▶ _Exercise brief_: Return, word for word, the lines of the listing below from the one with "(716, 331) = (614, 404): yellow" through the one with "(727, 451) = (546, 521): orange", and no other lines.

▶ _Exercise data_:
_ _ _ _ _

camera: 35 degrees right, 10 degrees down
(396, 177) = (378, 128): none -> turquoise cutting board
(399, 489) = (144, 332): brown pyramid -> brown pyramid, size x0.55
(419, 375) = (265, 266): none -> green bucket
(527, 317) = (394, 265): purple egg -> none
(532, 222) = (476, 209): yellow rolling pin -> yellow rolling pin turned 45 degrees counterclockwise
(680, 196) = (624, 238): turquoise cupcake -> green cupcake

_ _ _ _ _

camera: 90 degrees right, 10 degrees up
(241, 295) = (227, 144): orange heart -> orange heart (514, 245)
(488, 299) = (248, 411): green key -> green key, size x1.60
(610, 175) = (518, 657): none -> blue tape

_ _ _ _ _

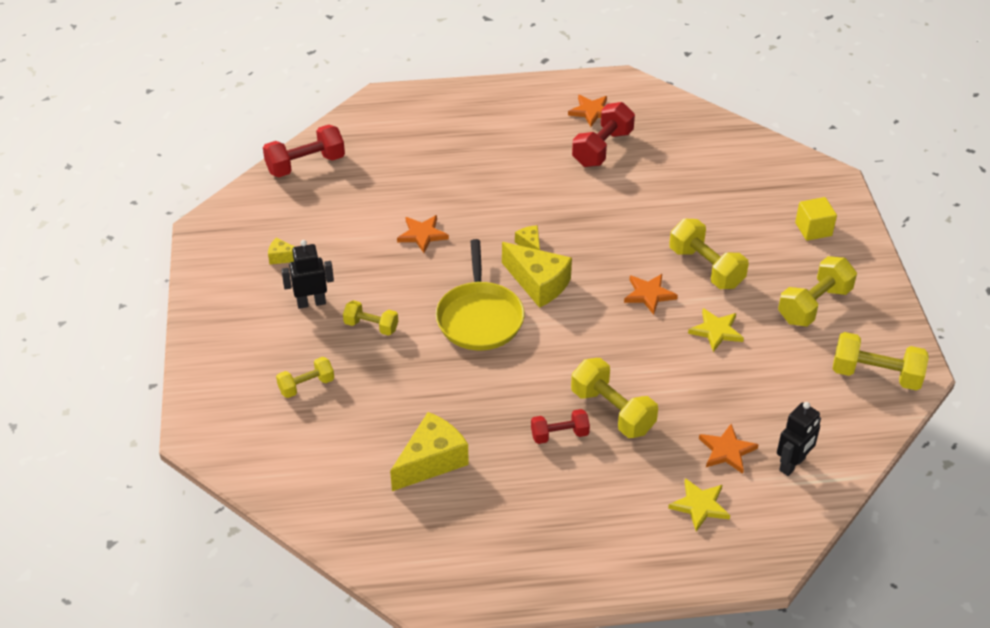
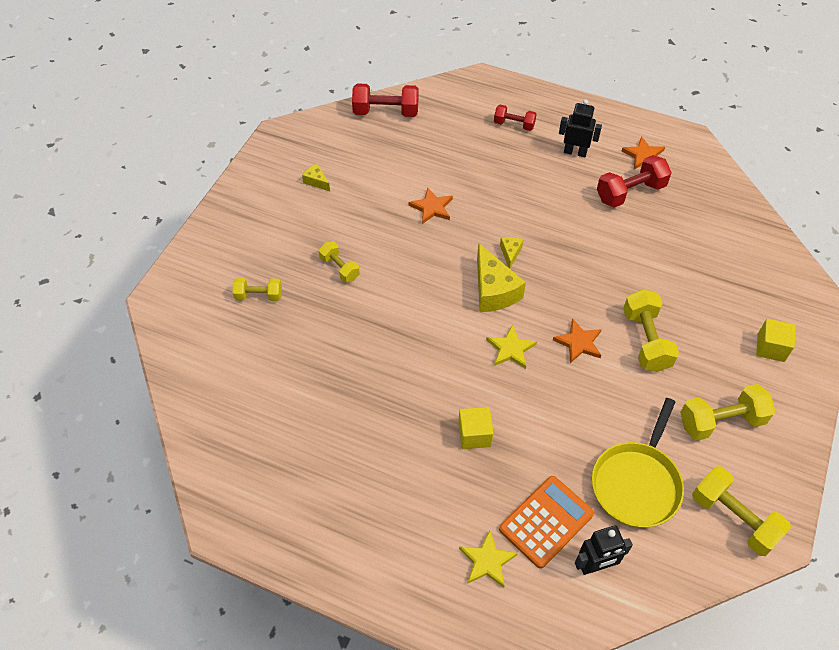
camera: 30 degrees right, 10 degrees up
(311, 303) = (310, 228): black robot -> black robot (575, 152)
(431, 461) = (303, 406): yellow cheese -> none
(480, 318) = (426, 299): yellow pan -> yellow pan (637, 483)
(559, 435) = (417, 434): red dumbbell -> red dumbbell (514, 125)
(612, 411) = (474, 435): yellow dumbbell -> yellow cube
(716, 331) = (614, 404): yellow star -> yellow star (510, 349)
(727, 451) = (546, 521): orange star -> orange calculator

_ _ _ _ _

▶ _Solution below_:
(716, 331) = (614, 404): yellow star -> yellow star (510, 349)
(727, 451) = (546, 521): orange star -> orange calculator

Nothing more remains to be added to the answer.